» Data excerpt
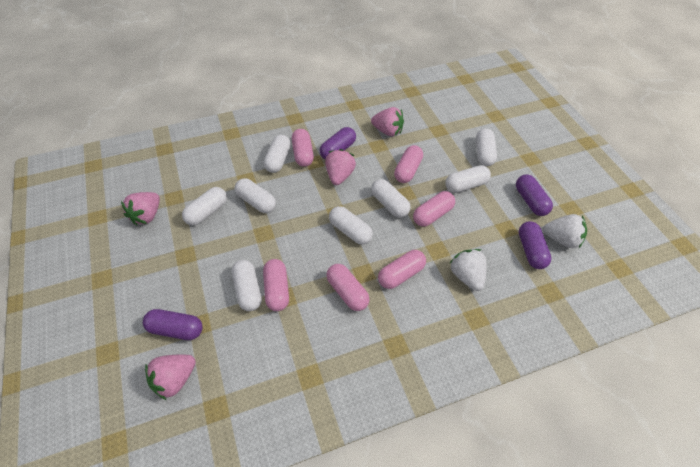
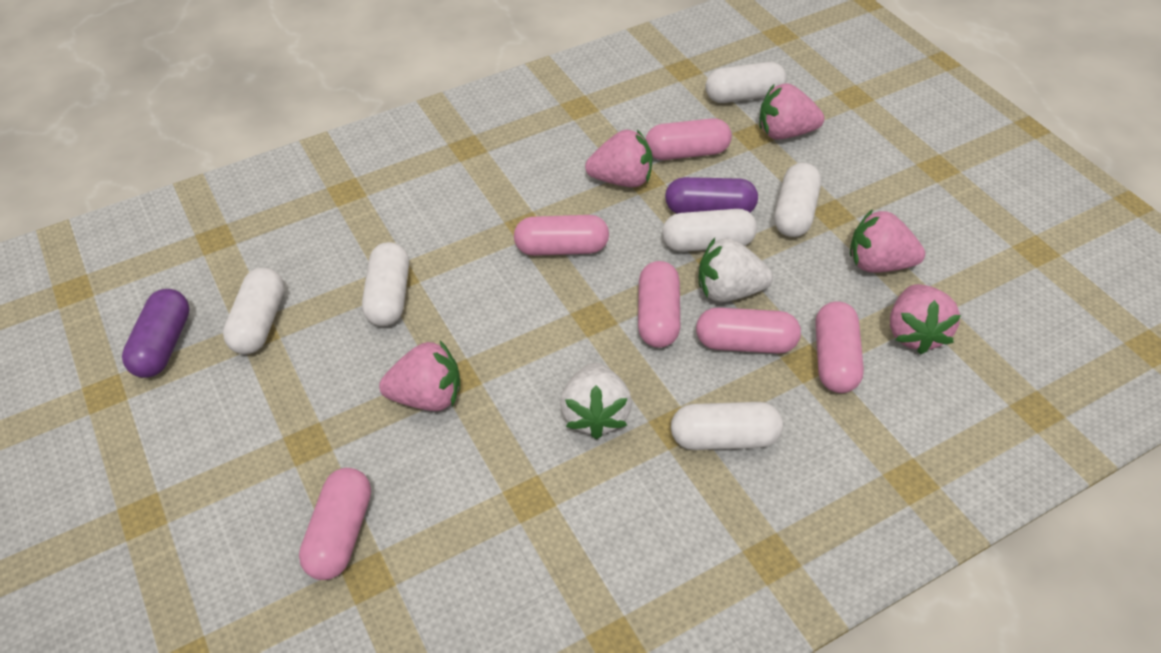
pink strawberry: 4 -> 5
purple capsule: 4 -> 2
white capsule: 8 -> 6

» Task to complete
All of the listing above must be output exactly, except for its pictures.

» Task solution
pink strawberry: 4 -> 5
purple capsule: 4 -> 2
white capsule: 8 -> 6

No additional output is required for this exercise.